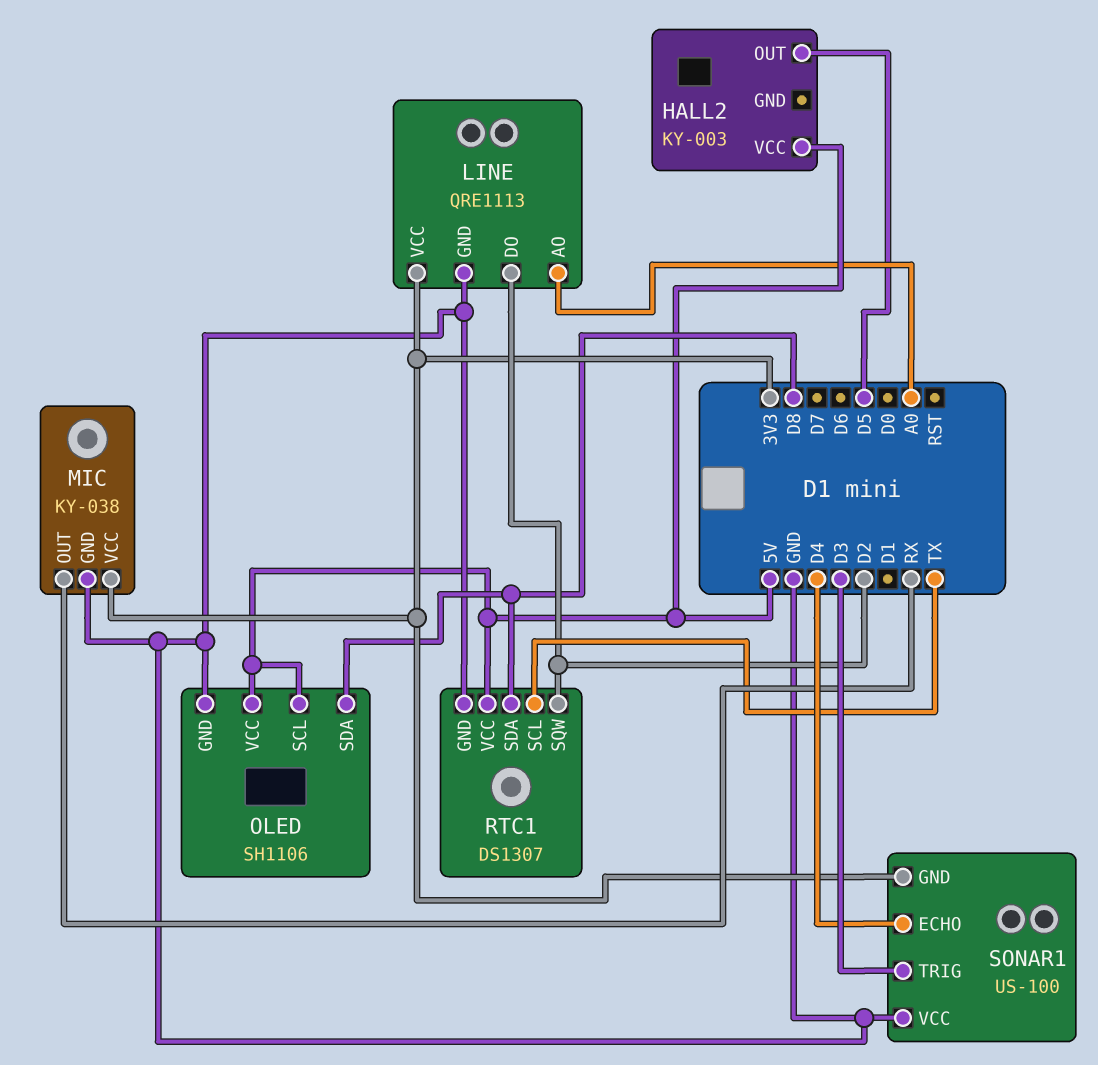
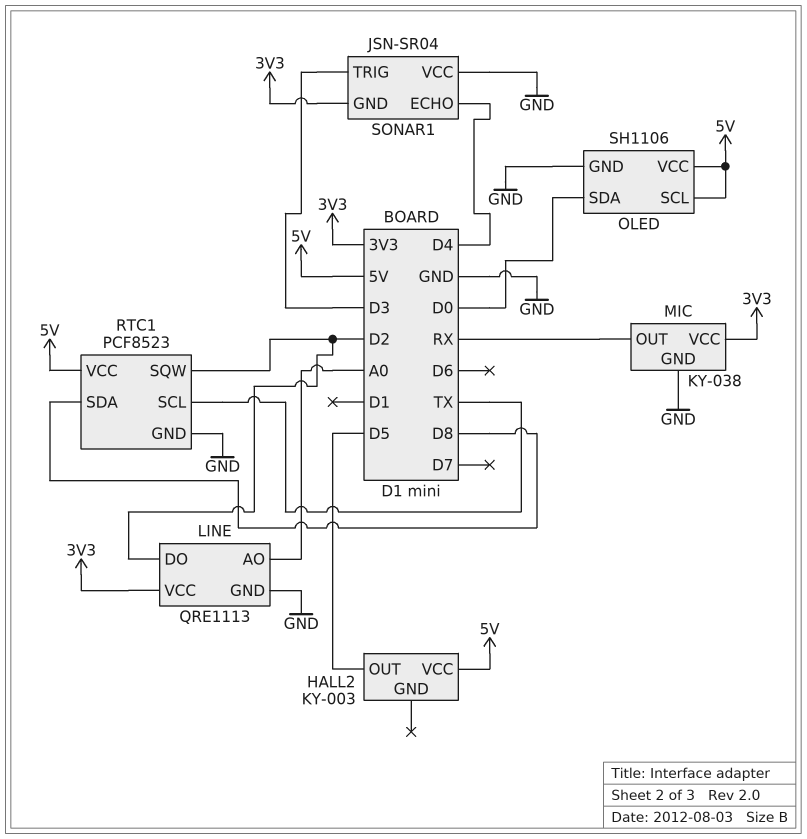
OLED pin SDA: D8 -> D0
RTC1: DS1307 -> PCF8523
SONAR1: US-100 -> JSN-SR04

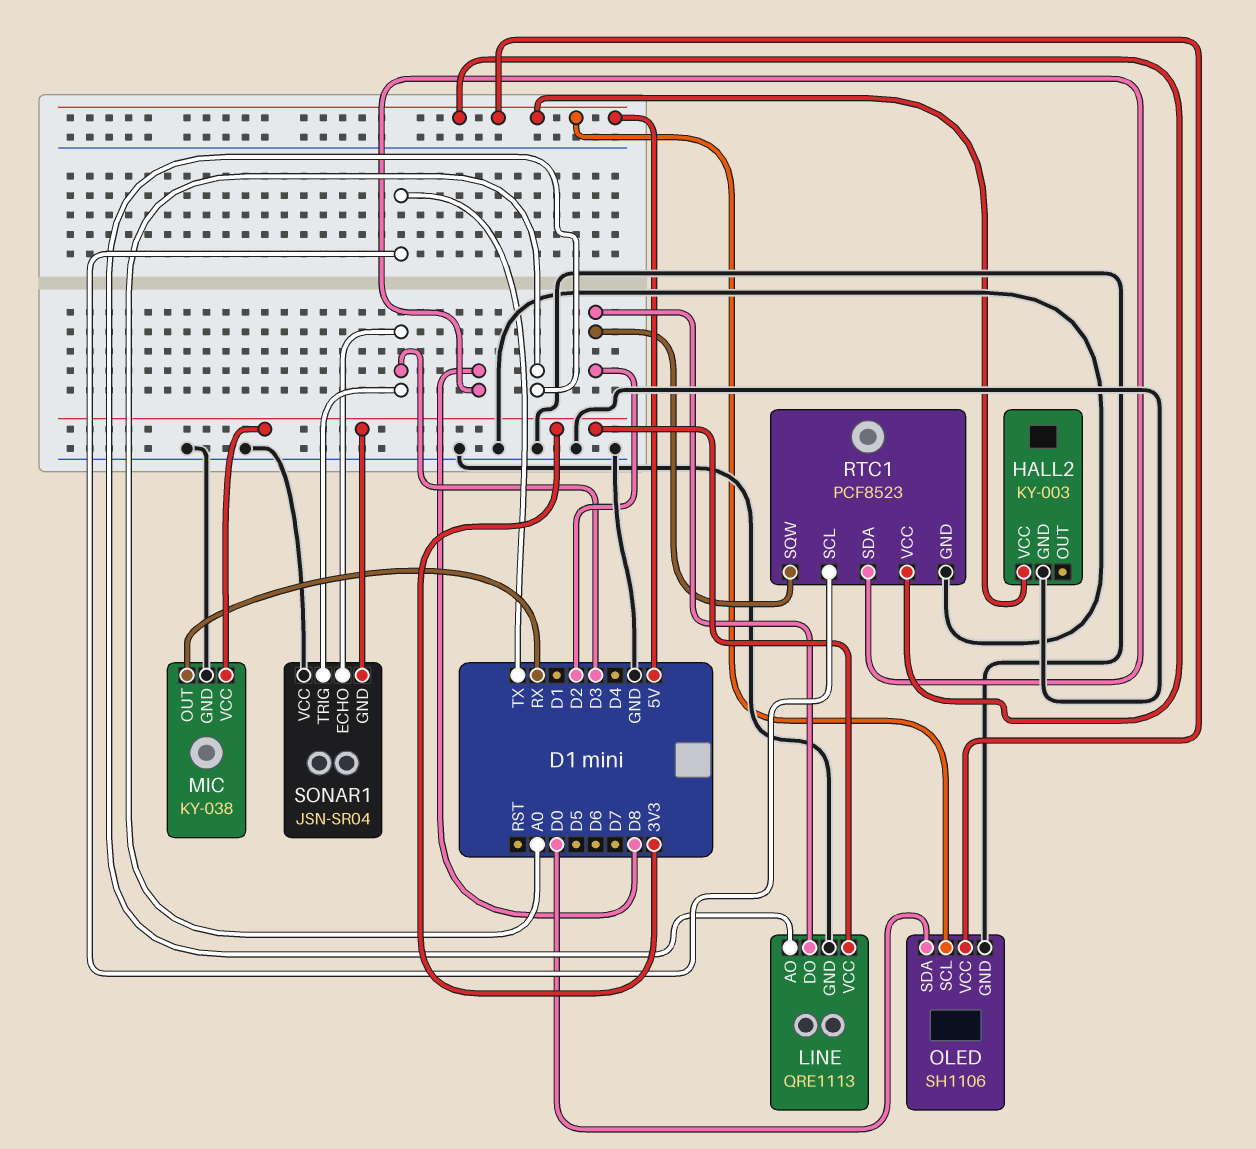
HALL2 pin GND: none -> GND
HALL2 pin OUT: D5 -> none
SONAR1 pin ECHO: D4 -> D3

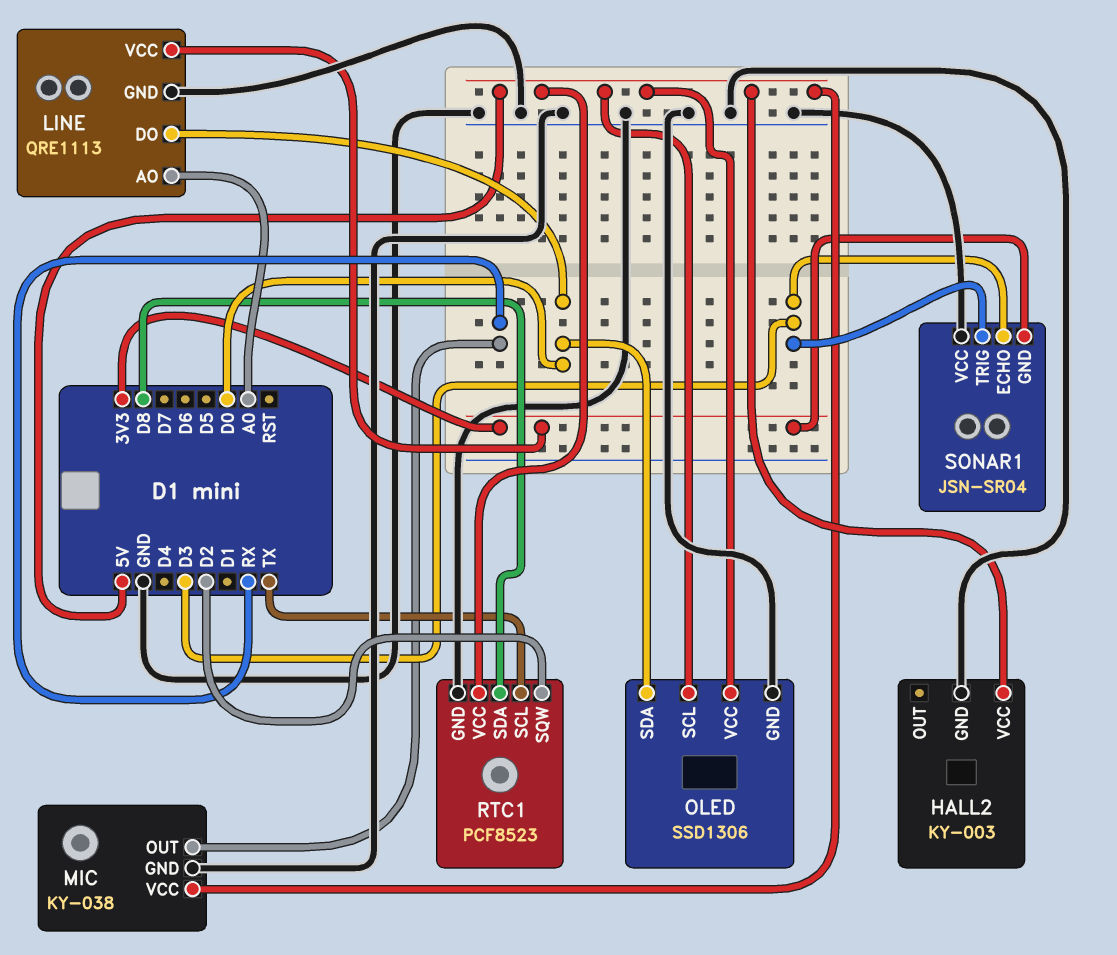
LINE pin DO: D2 -> D0
MIC pin VCC: 3V3 -> 5V
OLED: SH1106 -> SSD1306

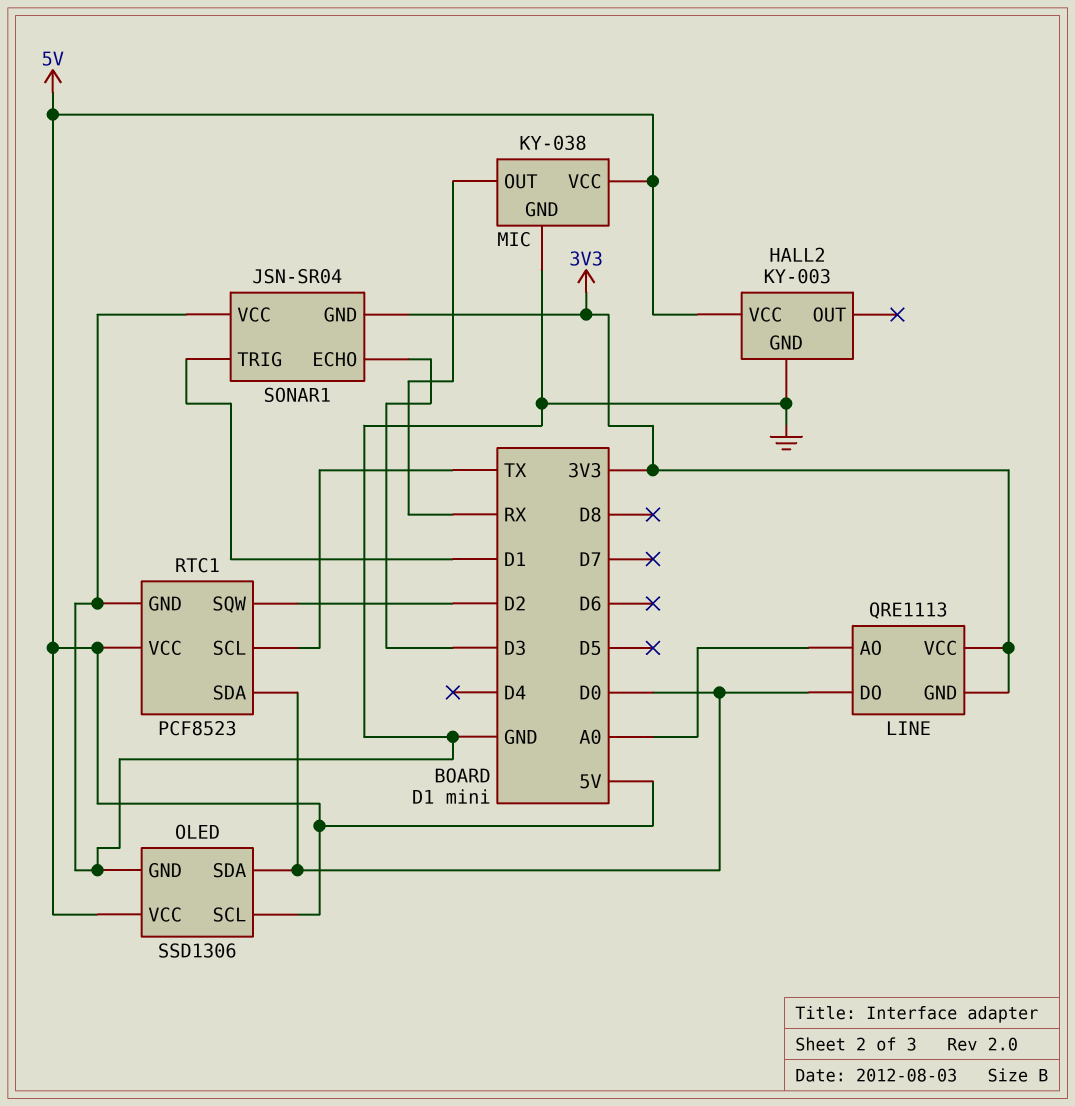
LINE pin GND: GND -> 3V3
RTC1 pin SDA: D8 -> D0
SONAR1 pin TRIG: D3 -> D1

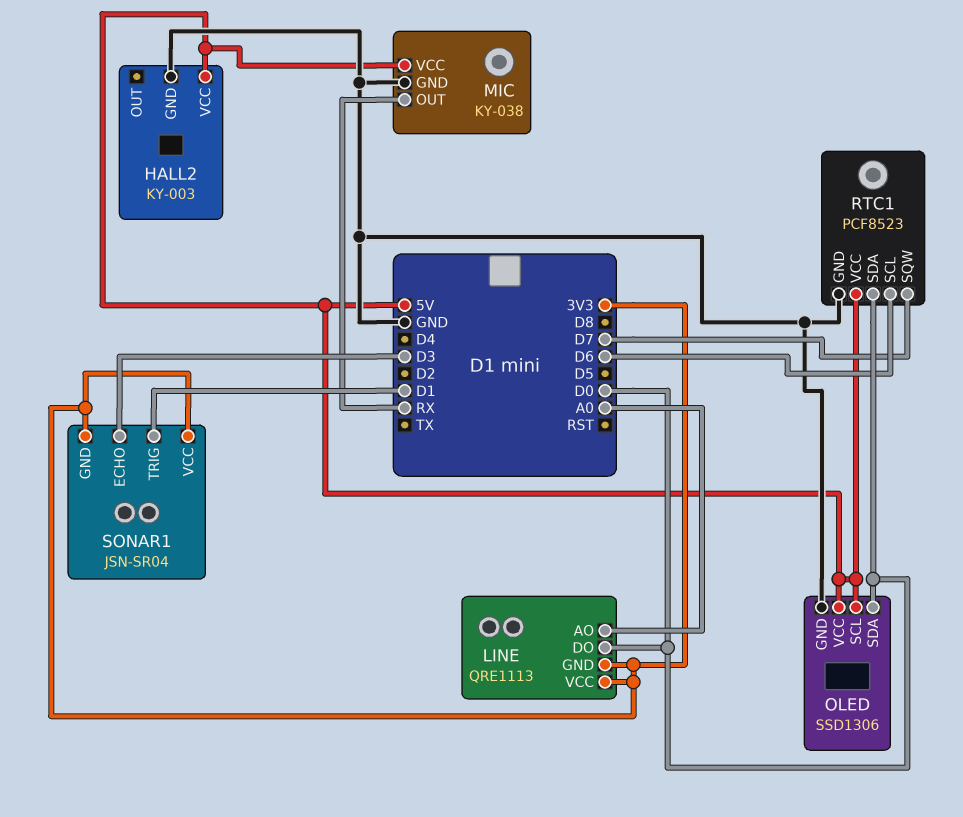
RTC1 pin SCL: TX -> D6
RTC1 pin SQW: D2 -> D7
SONAR1 pin VCC: GND -> 3V3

===

▶ **WHAT IS BEING ASKED**:
Copy every record exactly, without the pictures.

▶ **ANSWER**:
OLED pin SDA: D8 -> D0
RTC1: DS1307 -> PCF8523
SONAR1: US-100 -> JSN-SR04

HALL2 pin GND: none -> GND
HALL2 pin OUT: D5 -> none
SONAR1 pin ECHO: D4 -> D3

LINE pin DO: D2 -> D0
MIC pin VCC: 3V3 -> 5V
OLED: SH1106 -> SSD1306

LINE pin GND: GND -> 3V3
RTC1 pin SDA: D8 -> D0
SONAR1 pin TRIG: D3 -> D1

RTC1 pin SCL: TX -> D6
RTC1 pin SQW: D2 -> D7
SONAR1 pin VCC: GND -> 3V3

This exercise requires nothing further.